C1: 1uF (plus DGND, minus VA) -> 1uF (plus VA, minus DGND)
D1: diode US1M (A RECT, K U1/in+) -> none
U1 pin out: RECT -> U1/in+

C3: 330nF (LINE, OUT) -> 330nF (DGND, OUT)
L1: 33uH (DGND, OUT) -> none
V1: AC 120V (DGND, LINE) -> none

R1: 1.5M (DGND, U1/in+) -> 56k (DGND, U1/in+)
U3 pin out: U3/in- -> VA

☆ ☆ ☆ ☆

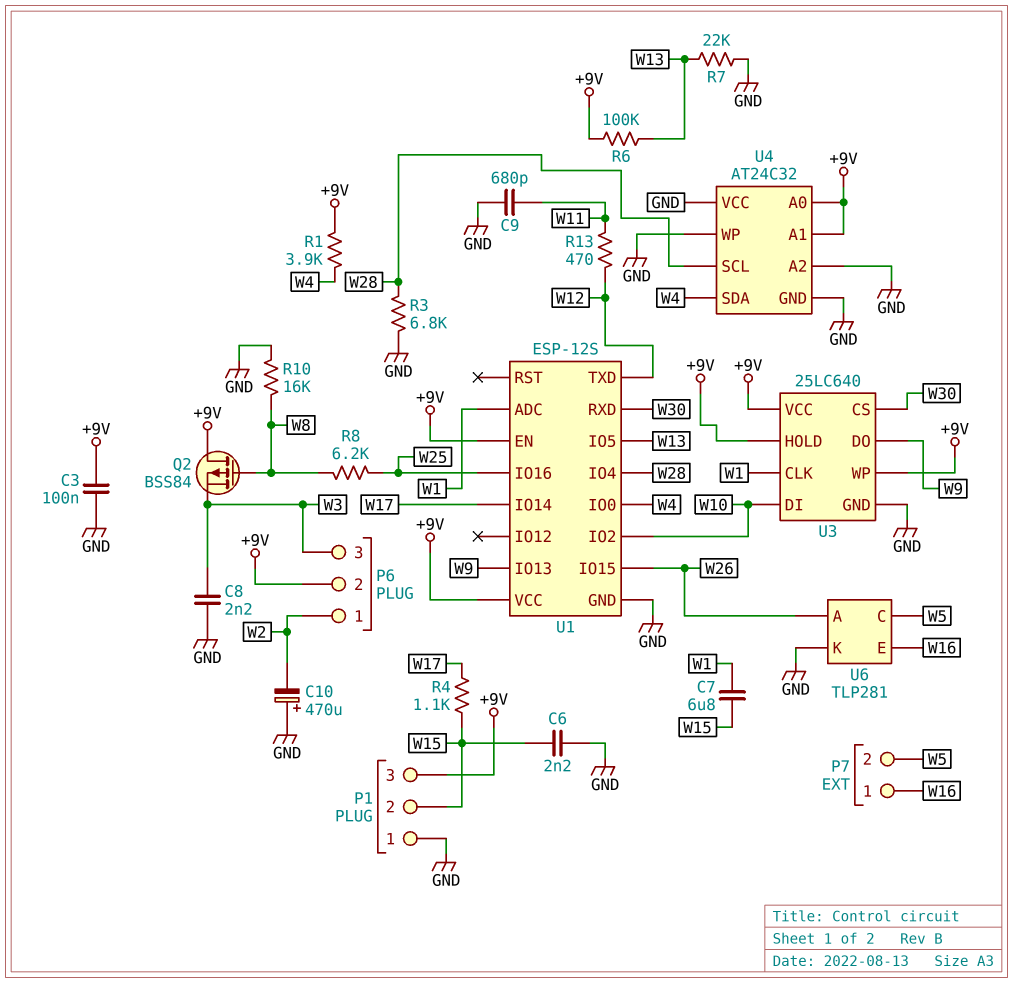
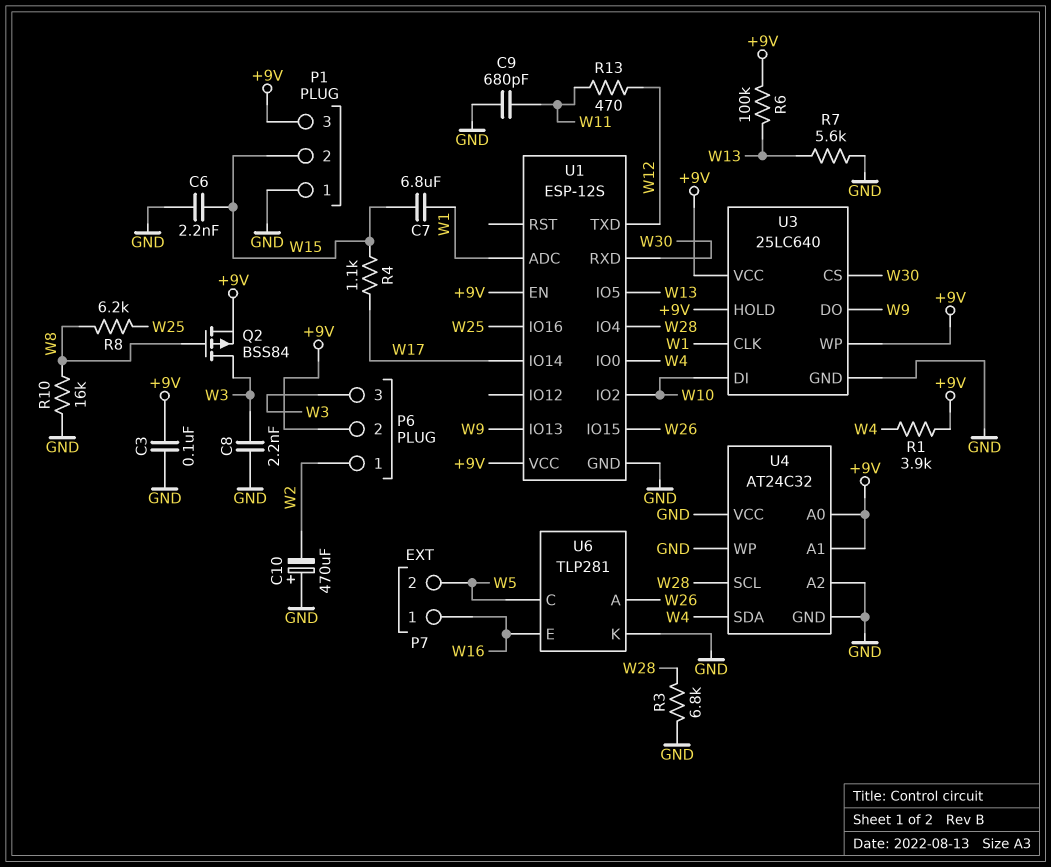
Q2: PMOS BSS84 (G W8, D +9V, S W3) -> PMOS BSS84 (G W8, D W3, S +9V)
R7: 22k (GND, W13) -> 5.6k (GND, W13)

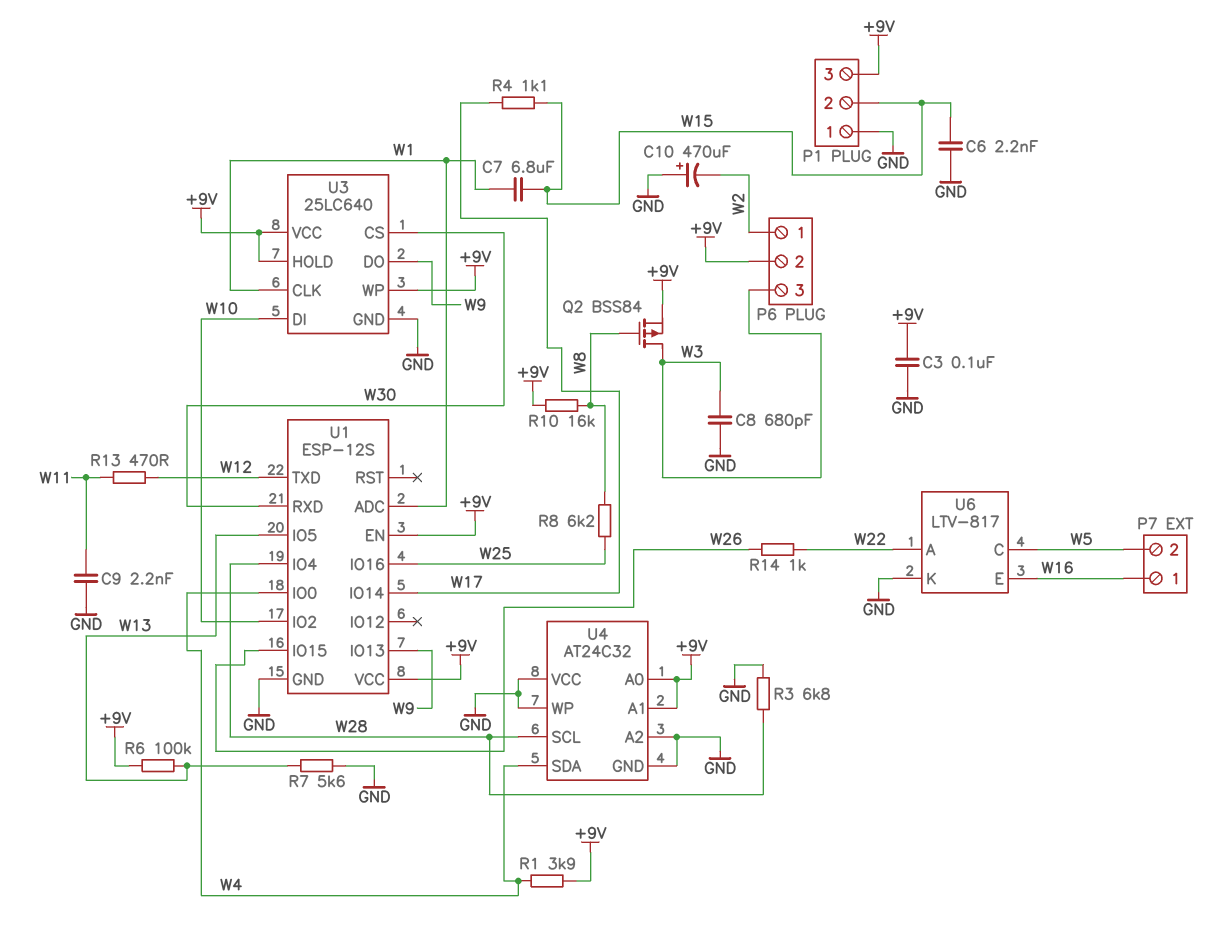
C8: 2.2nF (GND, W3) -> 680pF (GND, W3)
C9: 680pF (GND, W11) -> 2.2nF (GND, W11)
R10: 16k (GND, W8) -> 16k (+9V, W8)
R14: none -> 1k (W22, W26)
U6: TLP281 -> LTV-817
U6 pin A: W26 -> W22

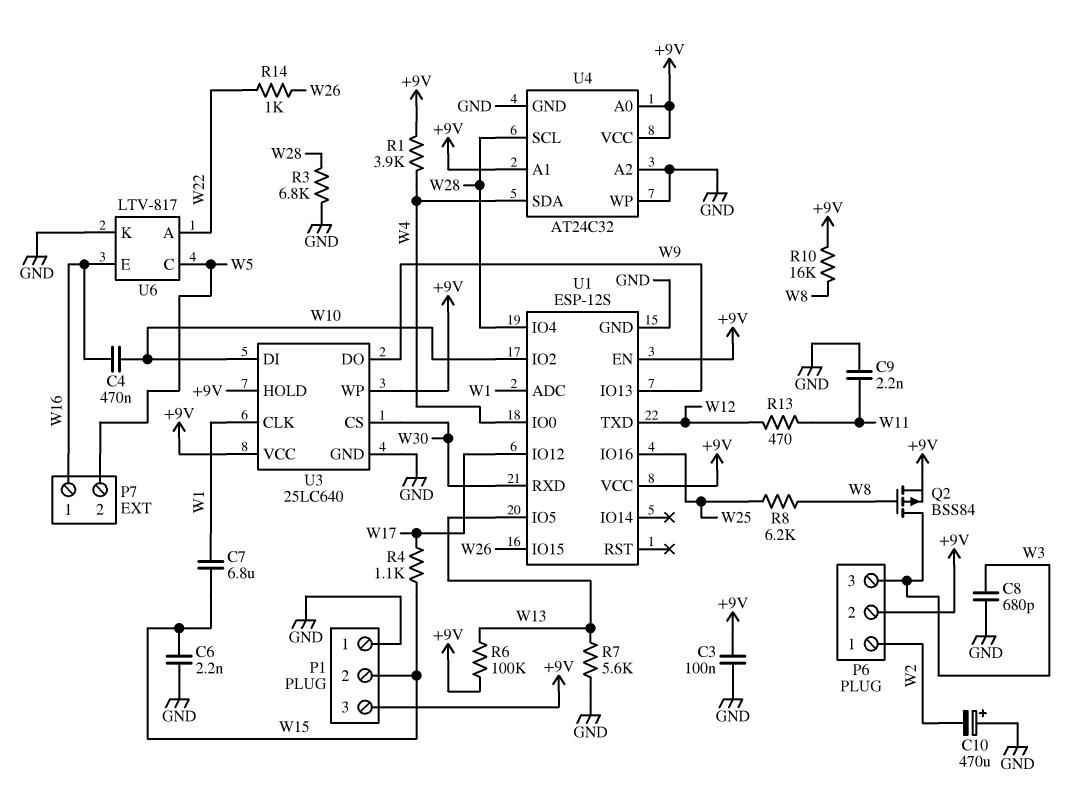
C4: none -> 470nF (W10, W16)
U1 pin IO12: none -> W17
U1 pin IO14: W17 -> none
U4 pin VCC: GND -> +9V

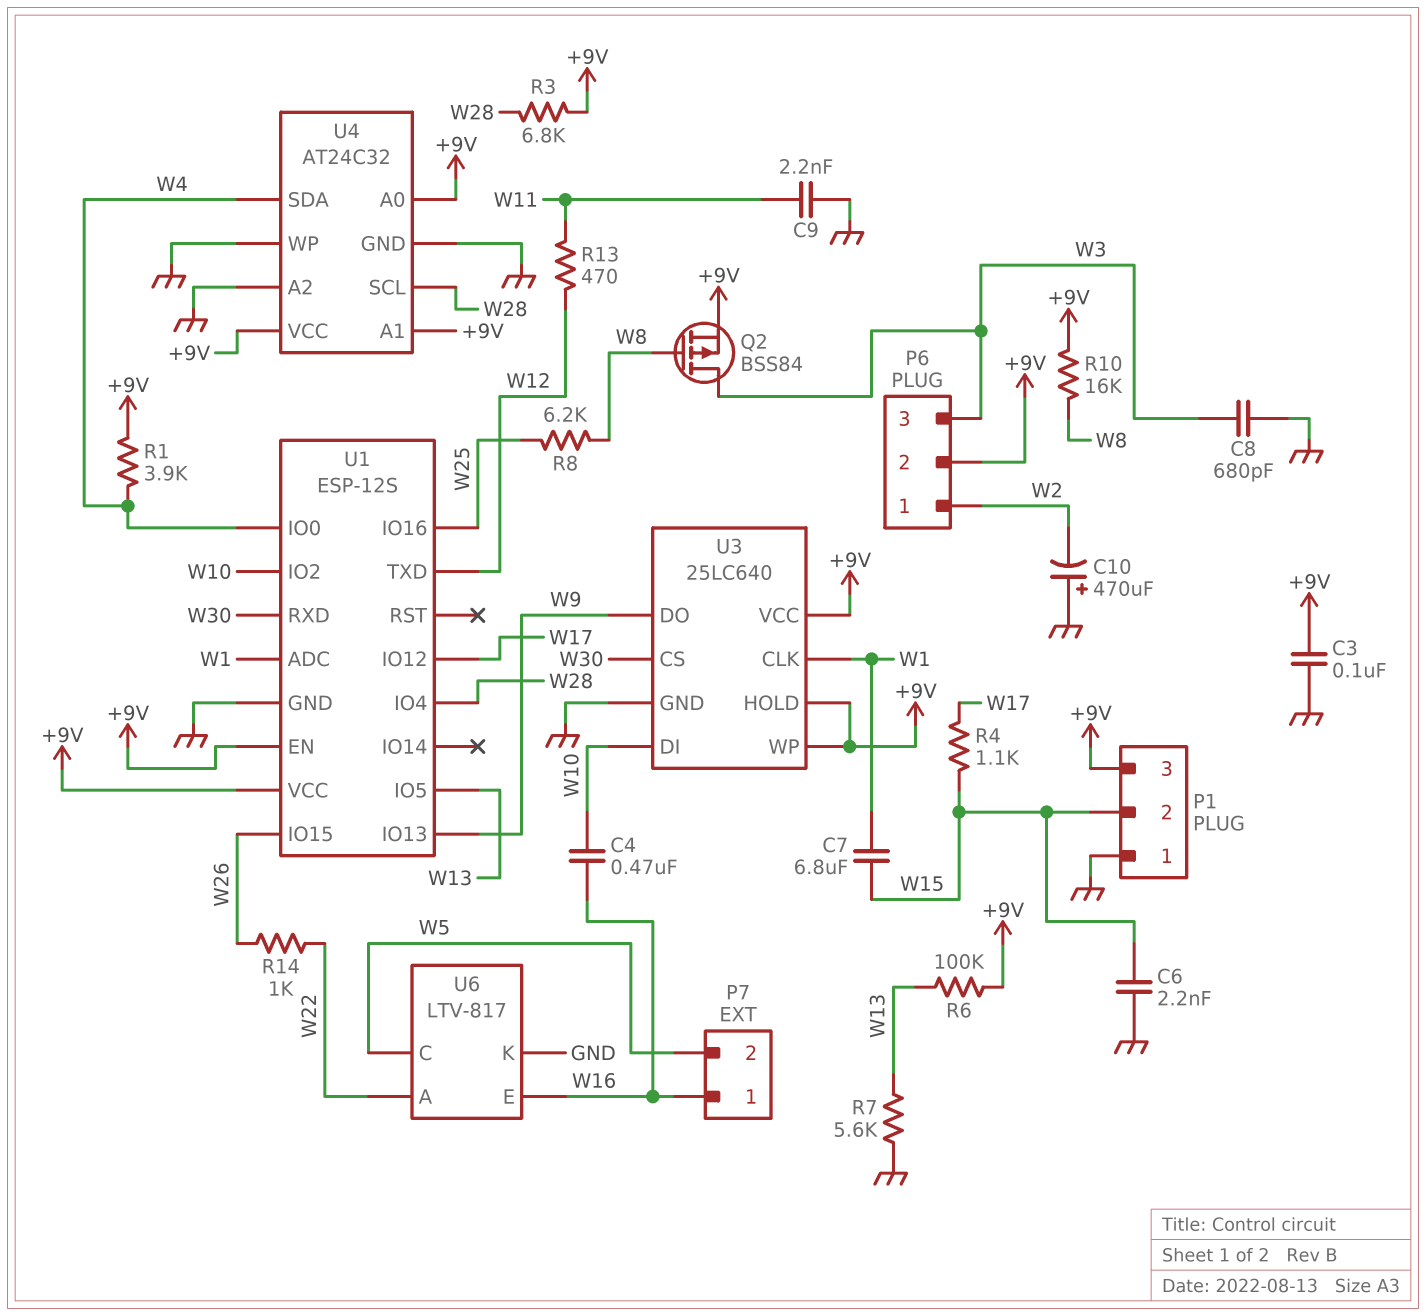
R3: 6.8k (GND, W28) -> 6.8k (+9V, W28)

☆ ☆ ☆ ☆

What is the number of lines above that hold the string "RECT"? Answer with that number alone.

◆ **Your response**:
2